Goal of the exercise – Lines containing the word "white": say how many there are in the listing, with only the number as the answer.

Data –

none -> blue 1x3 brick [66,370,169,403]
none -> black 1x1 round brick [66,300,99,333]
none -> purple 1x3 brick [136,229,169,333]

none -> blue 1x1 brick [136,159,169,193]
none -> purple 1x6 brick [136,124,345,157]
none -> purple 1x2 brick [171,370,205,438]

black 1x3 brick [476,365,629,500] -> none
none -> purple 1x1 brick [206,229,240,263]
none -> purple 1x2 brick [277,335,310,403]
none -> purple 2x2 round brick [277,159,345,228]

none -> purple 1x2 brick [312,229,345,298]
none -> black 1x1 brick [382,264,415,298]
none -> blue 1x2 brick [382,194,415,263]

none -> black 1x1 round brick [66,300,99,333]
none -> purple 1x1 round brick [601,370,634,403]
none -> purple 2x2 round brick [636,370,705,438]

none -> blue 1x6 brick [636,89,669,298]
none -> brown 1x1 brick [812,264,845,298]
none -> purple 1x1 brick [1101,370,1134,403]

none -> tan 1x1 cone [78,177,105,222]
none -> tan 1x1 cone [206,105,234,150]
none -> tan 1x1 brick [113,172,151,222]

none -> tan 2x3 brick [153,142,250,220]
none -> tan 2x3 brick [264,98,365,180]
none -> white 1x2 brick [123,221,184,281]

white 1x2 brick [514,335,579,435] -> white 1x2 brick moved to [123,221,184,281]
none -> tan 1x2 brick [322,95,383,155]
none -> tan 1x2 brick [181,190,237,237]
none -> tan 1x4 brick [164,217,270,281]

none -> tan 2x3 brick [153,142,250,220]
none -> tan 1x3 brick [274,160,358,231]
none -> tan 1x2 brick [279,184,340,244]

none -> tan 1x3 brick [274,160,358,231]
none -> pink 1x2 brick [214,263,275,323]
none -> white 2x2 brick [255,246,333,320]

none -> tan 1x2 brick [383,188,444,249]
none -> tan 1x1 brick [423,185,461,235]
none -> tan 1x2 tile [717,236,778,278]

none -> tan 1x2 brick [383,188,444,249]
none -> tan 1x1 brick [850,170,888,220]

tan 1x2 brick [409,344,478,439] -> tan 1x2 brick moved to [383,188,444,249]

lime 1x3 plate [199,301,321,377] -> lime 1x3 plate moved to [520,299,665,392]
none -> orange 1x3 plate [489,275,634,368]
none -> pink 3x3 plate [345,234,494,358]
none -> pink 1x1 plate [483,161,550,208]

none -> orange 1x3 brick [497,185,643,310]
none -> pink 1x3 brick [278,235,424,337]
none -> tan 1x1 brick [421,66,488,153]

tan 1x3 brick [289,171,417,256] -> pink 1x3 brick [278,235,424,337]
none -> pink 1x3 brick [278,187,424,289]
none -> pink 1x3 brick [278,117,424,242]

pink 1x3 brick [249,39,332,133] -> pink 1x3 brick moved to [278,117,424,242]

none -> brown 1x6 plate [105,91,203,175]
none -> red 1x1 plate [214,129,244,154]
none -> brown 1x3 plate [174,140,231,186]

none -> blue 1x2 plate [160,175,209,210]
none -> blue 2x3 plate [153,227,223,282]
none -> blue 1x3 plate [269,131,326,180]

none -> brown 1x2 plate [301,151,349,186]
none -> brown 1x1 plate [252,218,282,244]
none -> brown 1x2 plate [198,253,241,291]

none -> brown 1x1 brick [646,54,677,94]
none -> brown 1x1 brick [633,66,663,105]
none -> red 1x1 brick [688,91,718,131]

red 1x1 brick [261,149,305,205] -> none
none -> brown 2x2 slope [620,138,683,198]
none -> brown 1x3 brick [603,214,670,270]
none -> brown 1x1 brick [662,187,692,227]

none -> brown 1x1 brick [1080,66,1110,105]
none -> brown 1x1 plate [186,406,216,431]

Task output – 3